━━━ STORED ROWS

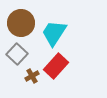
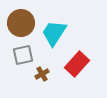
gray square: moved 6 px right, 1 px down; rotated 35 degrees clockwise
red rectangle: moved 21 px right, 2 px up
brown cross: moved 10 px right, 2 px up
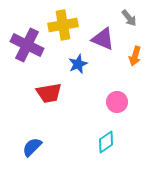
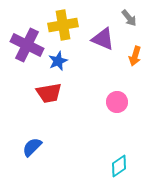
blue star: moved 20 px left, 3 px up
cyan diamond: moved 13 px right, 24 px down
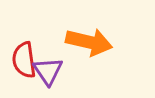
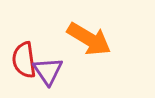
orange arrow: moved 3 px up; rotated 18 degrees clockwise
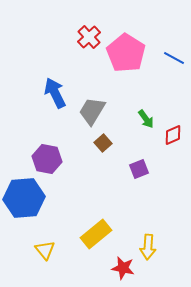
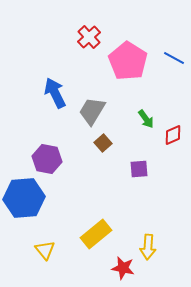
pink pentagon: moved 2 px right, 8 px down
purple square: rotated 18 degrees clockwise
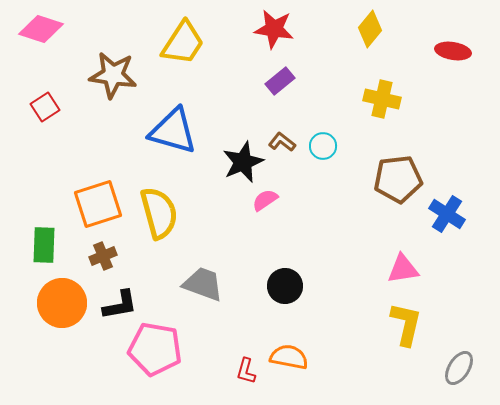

━━━━━━
━━━ STORED ROWS

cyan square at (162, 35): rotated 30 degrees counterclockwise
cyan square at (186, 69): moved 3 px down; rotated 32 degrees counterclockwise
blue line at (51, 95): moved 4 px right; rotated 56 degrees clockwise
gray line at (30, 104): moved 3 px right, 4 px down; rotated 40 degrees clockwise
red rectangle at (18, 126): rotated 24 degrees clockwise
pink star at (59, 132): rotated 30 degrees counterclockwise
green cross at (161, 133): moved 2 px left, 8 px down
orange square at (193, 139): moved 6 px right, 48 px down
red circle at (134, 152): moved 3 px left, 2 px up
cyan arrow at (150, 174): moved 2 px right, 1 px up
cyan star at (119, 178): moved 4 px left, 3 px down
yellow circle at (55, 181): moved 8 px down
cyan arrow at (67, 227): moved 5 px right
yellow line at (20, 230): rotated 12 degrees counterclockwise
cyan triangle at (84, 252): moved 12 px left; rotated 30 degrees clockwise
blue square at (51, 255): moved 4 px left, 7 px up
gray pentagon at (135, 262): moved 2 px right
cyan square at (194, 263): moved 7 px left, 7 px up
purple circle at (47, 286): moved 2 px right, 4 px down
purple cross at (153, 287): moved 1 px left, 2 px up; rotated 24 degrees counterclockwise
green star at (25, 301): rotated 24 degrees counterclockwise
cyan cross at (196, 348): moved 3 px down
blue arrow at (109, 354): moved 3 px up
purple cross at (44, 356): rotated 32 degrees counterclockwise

━━━━━━
━━━ STORED ROWS

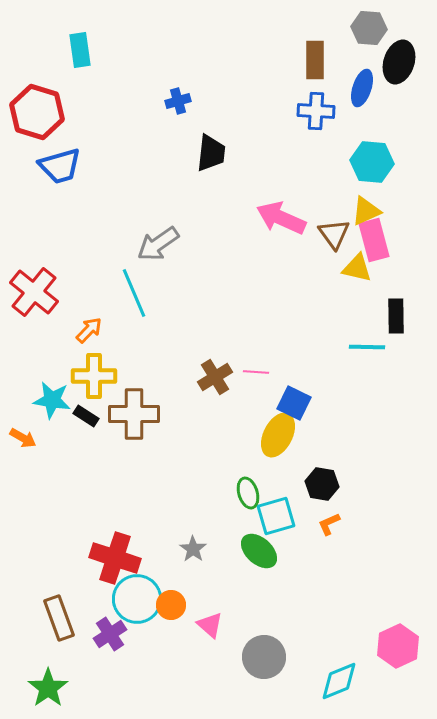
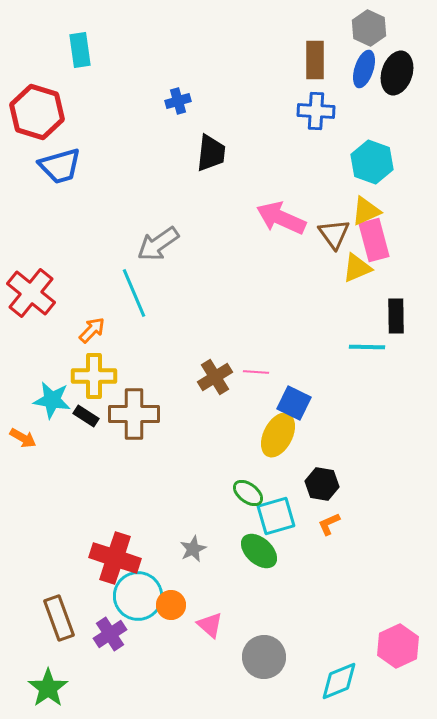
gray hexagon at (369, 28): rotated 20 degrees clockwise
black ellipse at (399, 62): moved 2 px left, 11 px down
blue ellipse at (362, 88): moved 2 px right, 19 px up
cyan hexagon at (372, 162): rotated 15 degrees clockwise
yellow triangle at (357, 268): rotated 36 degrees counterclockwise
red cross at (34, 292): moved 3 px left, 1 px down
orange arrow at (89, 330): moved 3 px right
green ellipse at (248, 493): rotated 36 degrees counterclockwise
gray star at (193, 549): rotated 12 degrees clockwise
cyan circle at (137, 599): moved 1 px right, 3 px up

━━━━━━

- EXERCISE BRIEF -
Repeat the lines in the items above, from the line with "gray square: moved" up to and including the line with "purple square: rotated 18 degrees clockwise", leaving out the pictures.

- REPLY TO THE TASK -
gray square: moved 6 px right, 1 px down; rotated 35 degrees clockwise
red rectangle: moved 21 px right, 2 px up
brown cross: moved 10 px right, 2 px up
blue star: moved 20 px left, 3 px up
cyan diamond: moved 13 px right, 24 px down
orange arrow: moved 3 px up; rotated 18 degrees clockwise
pink pentagon: moved 2 px right, 8 px down
purple square: rotated 18 degrees clockwise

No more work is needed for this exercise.